(Material for this exercise begins)
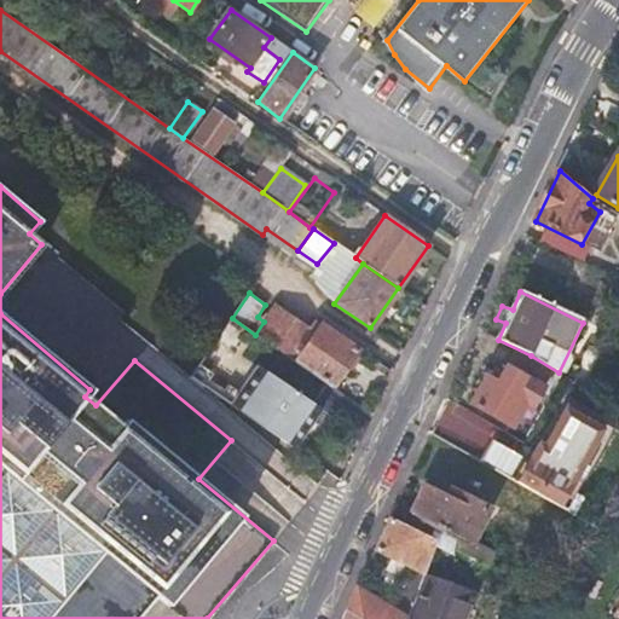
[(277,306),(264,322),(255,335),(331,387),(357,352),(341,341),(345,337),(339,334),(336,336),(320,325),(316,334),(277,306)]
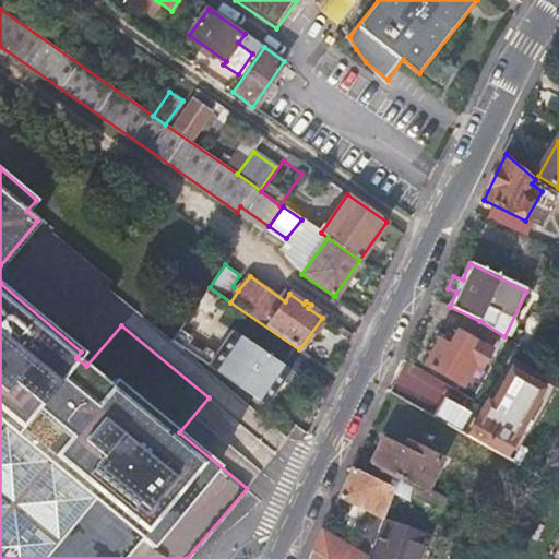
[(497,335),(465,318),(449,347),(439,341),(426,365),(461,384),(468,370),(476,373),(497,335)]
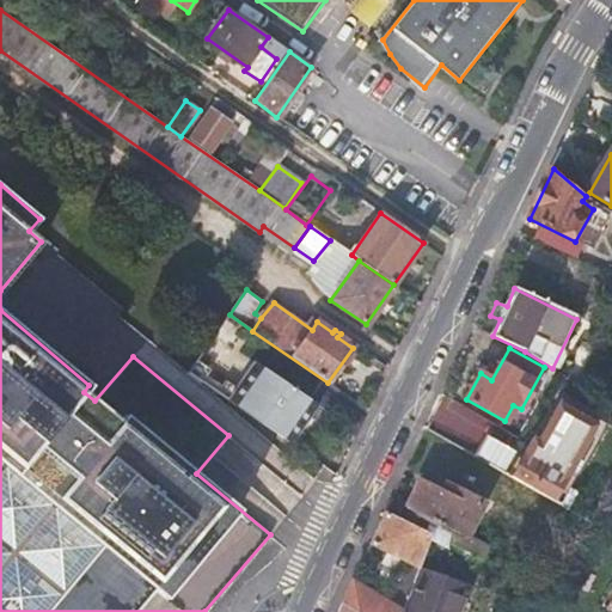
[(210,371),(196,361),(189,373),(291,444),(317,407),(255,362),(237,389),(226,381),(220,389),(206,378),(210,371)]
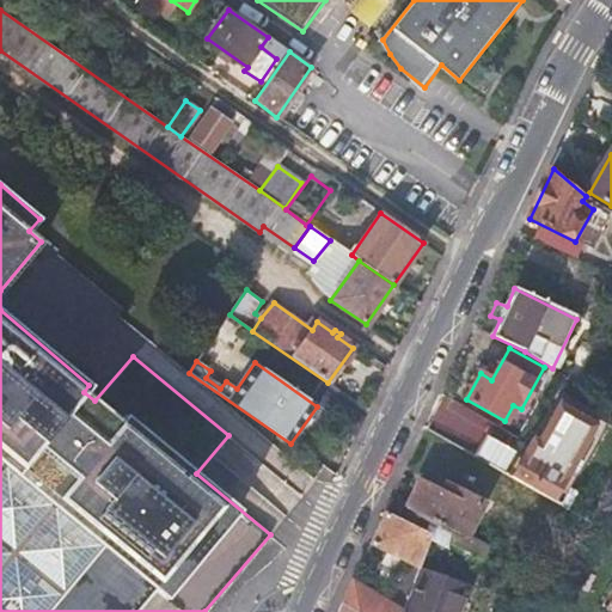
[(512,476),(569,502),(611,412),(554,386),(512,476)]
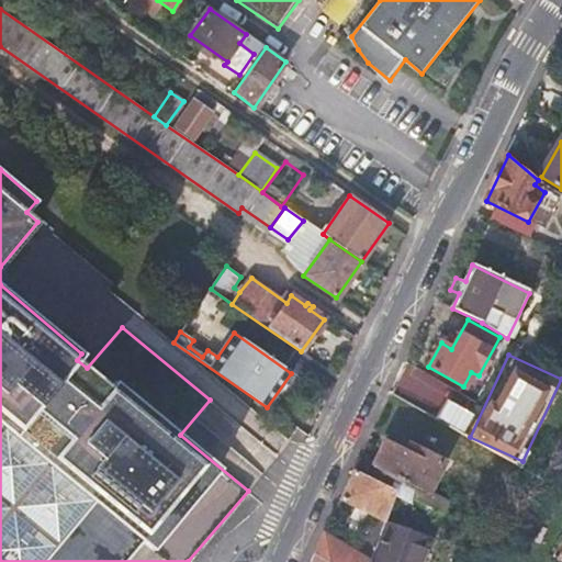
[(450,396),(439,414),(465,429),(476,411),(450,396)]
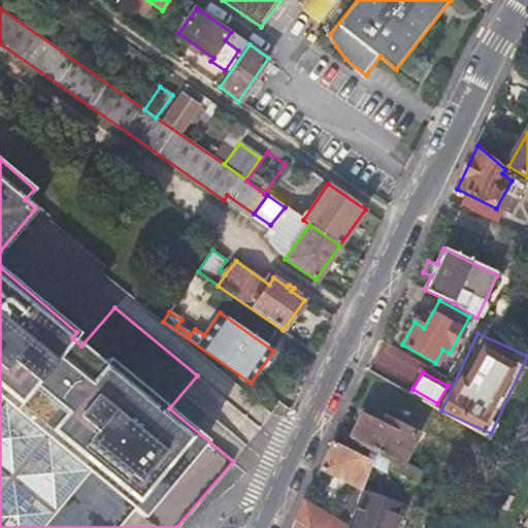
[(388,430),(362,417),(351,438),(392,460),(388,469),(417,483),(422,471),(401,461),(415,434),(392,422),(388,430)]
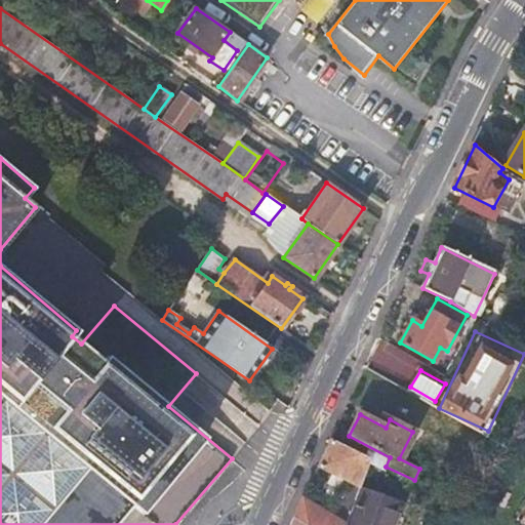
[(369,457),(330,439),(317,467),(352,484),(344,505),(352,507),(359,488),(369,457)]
(Material for this exercise ends)
(Material for this exercise begins)
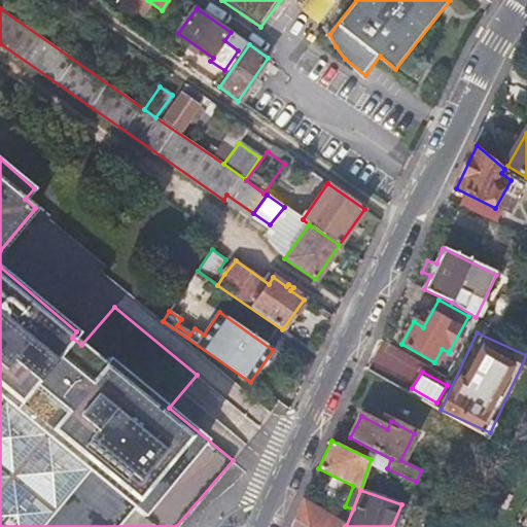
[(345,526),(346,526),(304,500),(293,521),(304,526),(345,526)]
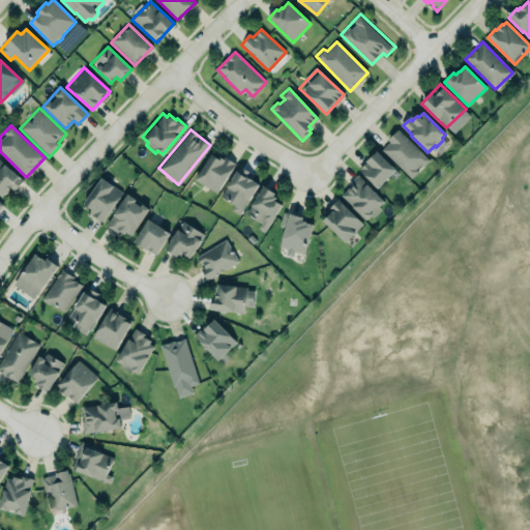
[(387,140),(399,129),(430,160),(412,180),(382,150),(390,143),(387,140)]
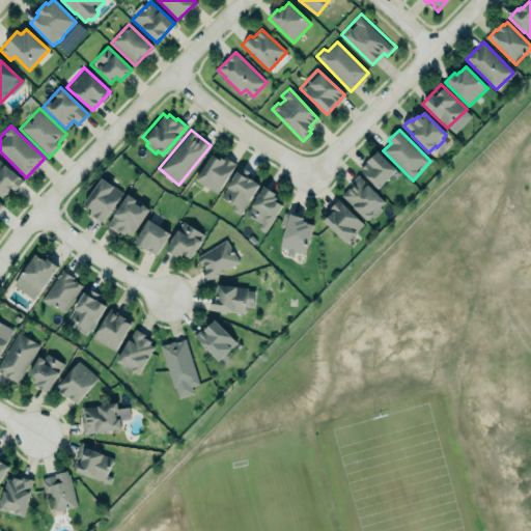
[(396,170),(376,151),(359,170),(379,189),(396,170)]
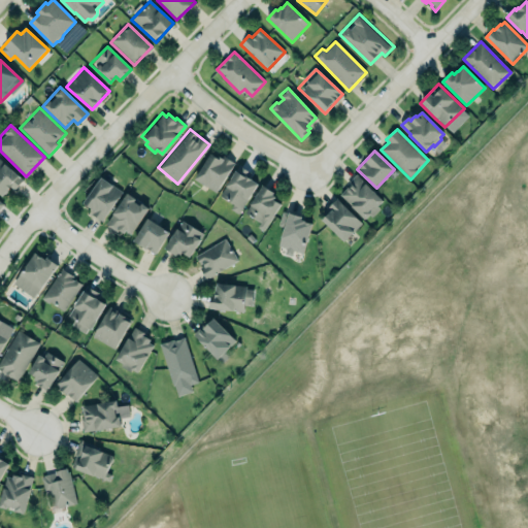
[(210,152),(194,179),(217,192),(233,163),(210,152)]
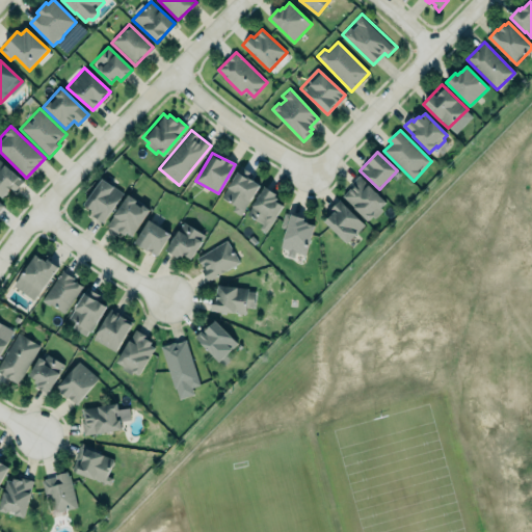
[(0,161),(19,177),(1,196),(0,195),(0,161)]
(Material for this exercise ends)
What is being asked: Both the line above containing "[(396,170),(376,151),(359,170),(379,189),(396,170)]" and the line containing "[(0,161),(19,177),(1,196),(0,195),(0,161)]" belong in the copy, along with every line between them; print these exactly and omit the pictures.

Output for this task:
[(396,170),(376,151),(359,170),(379,189),(396,170)]
[(210,152),(194,179),(217,192),(233,163),(210,152)]
[(0,161),(19,177),(1,196),(0,195),(0,161)]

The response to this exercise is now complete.